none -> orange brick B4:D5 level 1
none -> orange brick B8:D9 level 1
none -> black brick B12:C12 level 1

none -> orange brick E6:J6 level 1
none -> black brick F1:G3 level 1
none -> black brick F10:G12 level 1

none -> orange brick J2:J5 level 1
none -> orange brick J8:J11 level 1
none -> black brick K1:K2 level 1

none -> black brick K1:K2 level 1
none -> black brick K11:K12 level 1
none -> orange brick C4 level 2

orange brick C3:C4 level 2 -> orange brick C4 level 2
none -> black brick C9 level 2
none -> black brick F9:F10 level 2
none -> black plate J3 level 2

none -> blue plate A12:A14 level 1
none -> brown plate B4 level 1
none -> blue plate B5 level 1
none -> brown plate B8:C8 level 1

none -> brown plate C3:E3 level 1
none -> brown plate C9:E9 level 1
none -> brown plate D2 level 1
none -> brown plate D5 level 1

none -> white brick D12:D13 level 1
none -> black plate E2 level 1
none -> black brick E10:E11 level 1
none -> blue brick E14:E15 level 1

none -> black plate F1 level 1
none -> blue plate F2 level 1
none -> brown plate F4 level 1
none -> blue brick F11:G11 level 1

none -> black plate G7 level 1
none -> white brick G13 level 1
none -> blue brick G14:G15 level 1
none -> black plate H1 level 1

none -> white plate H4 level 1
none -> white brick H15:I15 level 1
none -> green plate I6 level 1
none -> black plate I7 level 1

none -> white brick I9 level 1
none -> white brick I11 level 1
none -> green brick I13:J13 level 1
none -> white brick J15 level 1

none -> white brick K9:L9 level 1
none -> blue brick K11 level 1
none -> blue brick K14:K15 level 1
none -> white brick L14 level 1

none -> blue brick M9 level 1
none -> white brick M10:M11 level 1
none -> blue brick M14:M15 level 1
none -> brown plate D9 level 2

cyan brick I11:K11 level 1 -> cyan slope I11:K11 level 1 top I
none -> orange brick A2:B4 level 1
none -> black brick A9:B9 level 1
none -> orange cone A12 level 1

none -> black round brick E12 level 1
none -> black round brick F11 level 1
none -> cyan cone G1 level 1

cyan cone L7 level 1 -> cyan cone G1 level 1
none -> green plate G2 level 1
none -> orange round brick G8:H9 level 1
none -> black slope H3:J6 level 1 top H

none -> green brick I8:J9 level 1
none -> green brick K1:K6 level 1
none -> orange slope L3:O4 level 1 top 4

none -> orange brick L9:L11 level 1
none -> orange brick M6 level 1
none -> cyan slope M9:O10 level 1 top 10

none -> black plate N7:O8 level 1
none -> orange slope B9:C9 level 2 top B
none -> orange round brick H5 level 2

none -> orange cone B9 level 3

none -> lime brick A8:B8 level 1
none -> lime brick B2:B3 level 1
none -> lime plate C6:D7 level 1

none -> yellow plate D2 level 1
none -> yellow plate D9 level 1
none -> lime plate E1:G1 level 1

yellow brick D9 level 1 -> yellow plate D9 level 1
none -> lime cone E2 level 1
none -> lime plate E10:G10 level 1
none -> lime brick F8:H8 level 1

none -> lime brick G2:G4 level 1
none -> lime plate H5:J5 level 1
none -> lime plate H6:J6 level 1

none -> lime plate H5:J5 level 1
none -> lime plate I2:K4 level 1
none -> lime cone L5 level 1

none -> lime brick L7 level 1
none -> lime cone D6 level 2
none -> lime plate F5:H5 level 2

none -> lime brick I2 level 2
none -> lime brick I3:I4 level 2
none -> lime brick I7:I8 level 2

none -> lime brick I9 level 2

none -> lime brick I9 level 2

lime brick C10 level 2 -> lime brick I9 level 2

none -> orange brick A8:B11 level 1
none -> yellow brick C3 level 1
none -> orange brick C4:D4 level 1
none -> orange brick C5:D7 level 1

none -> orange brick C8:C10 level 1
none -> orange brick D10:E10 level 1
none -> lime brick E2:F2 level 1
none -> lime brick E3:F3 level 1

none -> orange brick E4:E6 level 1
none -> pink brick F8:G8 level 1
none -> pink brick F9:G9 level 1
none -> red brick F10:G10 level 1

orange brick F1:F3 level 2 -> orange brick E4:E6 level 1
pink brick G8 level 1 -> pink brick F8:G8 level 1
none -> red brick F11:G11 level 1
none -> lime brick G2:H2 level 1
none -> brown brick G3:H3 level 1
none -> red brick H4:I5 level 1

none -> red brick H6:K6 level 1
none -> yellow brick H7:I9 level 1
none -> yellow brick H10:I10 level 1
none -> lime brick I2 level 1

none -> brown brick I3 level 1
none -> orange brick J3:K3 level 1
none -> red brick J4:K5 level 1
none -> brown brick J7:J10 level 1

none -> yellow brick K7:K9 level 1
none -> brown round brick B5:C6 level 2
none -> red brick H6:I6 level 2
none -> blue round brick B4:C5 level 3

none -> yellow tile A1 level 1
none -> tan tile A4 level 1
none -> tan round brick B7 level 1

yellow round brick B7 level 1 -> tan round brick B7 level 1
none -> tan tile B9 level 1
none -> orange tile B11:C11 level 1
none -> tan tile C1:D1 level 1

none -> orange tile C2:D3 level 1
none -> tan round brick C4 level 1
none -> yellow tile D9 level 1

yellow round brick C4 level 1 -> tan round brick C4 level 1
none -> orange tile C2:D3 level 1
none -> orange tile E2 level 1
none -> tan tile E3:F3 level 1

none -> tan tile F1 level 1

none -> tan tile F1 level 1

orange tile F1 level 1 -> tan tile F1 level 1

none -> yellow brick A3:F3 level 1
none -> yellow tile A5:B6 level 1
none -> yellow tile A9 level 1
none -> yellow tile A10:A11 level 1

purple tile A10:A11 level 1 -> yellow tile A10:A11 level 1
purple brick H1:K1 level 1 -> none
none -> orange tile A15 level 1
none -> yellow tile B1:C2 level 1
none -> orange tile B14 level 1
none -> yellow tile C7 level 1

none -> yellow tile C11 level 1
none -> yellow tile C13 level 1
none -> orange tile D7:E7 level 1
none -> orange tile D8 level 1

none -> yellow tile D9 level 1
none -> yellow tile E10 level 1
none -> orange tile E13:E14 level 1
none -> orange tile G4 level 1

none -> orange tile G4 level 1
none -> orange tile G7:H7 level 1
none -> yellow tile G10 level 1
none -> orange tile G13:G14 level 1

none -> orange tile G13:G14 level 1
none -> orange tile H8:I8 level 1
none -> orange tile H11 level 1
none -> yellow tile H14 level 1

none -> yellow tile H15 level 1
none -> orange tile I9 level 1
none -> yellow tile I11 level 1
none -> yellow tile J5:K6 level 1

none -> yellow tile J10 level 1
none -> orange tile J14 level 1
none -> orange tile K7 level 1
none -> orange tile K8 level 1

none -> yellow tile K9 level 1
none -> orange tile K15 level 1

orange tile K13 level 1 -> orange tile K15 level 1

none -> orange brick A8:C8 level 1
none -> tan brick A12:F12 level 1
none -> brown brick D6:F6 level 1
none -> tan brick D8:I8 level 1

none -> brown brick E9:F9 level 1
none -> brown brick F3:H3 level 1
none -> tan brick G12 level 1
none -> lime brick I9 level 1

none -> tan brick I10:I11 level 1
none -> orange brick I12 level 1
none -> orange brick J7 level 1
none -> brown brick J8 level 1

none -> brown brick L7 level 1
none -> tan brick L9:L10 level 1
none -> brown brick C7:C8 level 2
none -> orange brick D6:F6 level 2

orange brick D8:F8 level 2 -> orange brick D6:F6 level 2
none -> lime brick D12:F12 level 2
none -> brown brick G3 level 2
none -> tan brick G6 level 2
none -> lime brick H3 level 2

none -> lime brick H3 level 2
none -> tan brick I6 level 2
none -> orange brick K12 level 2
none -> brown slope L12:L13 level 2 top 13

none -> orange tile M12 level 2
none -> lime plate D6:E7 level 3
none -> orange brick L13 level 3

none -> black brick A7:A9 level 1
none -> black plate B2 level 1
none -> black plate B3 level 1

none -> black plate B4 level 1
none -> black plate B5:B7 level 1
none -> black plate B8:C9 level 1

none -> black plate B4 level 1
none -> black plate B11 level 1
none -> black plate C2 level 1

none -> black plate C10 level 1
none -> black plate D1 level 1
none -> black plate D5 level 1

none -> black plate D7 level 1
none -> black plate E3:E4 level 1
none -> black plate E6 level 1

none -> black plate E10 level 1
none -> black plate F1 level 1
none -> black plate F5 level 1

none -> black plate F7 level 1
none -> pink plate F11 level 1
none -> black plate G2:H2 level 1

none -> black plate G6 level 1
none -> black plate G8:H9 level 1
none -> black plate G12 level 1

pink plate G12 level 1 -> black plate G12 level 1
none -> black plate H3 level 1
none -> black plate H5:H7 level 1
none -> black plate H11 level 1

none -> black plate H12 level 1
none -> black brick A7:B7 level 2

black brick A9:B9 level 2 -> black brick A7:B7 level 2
——
→ **Instructions to follow**
Write down, word for word, the lines above from the one containing "orange brick F1:F3" through the one containing "none -> red brick J4:K5 level 1", both ends included.

→ **Response to this task**
orange brick F1:F3 level 2 -> orange brick E4:E6 level 1
pink brick G8 level 1 -> pink brick F8:G8 level 1
none -> red brick F11:G11 level 1
none -> lime brick G2:H2 level 1
none -> brown brick G3:H3 level 1
none -> red brick H4:I5 level 1

none -> red brick H6:K6 level 1
none -> yellow brick H7:I9 level 1
none -> yellow brick H10:I10 level 1
none -> lime brick I2 level 1

none -> brown brick I3 level 1
none -> orange brick J3:K3 level 1
none -> red brick J4:K5 level 1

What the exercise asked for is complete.